◆ **SOURCE MATERIAL**
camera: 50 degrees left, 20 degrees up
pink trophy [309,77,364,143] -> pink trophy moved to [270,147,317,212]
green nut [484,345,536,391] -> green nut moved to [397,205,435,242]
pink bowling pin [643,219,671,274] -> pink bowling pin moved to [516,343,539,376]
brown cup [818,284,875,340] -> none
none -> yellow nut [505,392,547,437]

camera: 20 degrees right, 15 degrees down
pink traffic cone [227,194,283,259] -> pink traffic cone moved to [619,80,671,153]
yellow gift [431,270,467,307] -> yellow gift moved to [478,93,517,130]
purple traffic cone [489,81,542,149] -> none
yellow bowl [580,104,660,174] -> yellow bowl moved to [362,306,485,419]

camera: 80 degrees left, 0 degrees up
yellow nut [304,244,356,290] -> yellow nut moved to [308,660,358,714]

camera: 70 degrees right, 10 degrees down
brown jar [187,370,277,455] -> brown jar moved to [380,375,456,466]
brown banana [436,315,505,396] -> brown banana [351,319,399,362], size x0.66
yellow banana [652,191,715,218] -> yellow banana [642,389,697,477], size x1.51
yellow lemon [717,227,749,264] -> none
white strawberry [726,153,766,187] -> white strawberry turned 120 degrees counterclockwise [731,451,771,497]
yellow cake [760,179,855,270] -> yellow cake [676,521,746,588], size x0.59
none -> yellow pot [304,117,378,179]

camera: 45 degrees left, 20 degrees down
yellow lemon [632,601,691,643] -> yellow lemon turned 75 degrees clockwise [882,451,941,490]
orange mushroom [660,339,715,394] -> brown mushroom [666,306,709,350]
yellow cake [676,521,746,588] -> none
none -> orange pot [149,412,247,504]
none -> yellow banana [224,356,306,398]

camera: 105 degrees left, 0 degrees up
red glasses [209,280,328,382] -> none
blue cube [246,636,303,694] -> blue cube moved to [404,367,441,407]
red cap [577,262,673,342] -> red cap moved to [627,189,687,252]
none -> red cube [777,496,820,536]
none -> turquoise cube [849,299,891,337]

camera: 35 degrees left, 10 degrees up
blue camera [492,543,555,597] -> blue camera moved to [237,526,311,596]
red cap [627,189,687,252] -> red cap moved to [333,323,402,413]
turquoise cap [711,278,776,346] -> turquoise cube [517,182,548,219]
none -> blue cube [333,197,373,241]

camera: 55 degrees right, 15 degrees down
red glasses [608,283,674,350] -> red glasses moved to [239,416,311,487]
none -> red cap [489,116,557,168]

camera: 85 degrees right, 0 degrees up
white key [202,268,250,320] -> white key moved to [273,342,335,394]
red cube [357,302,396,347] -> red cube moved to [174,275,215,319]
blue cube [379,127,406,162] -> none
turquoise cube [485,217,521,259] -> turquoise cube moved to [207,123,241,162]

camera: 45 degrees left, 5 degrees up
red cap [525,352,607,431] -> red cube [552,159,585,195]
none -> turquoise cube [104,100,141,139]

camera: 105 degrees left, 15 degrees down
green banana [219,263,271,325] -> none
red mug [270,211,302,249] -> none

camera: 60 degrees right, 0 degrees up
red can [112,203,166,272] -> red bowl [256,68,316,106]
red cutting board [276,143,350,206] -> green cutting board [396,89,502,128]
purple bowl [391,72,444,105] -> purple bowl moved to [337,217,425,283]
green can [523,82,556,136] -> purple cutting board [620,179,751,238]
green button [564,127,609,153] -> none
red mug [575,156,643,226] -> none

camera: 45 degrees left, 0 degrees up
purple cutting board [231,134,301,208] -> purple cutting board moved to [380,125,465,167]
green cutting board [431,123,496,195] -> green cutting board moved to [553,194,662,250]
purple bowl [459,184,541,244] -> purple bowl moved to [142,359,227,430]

◆ **WHAT TO WORK ON**
Take exactly the lines from the one containing "red cutting board" through the one containing "purple cutting board [231,134,301,208]" in the data above, and output them with nothing added.

◆ **RESPONSE**
red cutting board [276,143,350,206] -> green cutting board [396,89,502,128]
purple bowl [391,72,444,105] -> purple bowl moved to [337,217,425,283]
green can [523,82,556,136] -> purple cutting board [620,179,751,238]
green button [564,127,609,153] -> none
red mug [575,156,643,226] -> none

camera: 45 degrees left, 0 degrees up
purple cutting board [231,134,301,208] -> purple cutting board moved to [380,125,465,167]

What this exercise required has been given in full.